* What you have to do:
Write out each of the following records word for word, keeping every line as it appears.

··· Supplied records ···

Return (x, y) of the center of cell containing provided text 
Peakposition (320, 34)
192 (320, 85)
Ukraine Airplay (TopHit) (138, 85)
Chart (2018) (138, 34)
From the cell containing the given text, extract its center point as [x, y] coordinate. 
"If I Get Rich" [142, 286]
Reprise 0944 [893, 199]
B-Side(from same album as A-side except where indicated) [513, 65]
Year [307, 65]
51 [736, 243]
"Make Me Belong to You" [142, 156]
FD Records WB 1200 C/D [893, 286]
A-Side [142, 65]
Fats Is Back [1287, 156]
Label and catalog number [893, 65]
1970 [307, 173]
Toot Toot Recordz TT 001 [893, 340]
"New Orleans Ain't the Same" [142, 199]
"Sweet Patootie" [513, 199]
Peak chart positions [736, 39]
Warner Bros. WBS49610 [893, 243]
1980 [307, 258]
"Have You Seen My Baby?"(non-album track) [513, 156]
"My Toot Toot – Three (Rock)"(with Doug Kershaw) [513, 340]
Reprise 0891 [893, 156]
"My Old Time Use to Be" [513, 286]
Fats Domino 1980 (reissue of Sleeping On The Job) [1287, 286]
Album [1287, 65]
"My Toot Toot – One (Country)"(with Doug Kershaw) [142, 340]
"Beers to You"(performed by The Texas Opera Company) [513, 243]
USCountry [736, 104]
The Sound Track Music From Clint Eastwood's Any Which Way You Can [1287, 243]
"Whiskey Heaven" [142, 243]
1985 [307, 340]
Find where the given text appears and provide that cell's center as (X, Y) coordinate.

···

* Solution to the problem:
Return (x, y) of the center of cell containing provided text 
Peakposition (320, 34)
192 (320, 85)
Ukraine Airplay (TopHit) (138, 85)
Chart (2018) (138, 34)
From the cell containing the given text, extract its center point as [x, y] coordinate. 
"If I Get Rich" [142, 286]
Reprise 0944 [893, 199]
B-Side(from same album as A-side except where indicated) [513, 65]
Year [307, 65]
51 [736, 243]
"Make Me Belong to You" [142, 156]
FD Records WB 1200 C/D [893, 286]
A-Side [142, 65]
Fats Is Back [1287, 156]
Label and catalog number [893, 65]
1970 [307, 173]
Toot Toot Recordz TT 001 [893, 340]
"New Orleans Ain't the Same" [142, 199]
"Sweet Patootie" [513, 199]
Peak chart positions [736, 39]
Warner Bros. WBS49610 [893, 243]
1980 [307, 258]
"Have You Seen My Baby?"(non-album track) [513, 156]
"My Toot Toot – Three (Rock)"(with Doug Kershaw) [513, 340]
Reprise 0891 [893, 156]
"My Old Time Use to Be" [513, 286]
Fats Domino 1980 (reissue of Sleeping On The Job) [1287, 286]
Album [1287, 65]
"My Toot Toot – One (Country)"(with Doug Kershaw) [142, 340]
"Beers to You"(performed by The Texas Opera Company) [513, 243]
USCountry [736, 104]
The Sound Track Music From Clint Eastwood's Any Which Way You Can [1287, 243]
"Whiskey Heaven" [142, 243]
1985 [307, 340]
Find where the given text appears and provide that cell's center as (X, Y) coordinate.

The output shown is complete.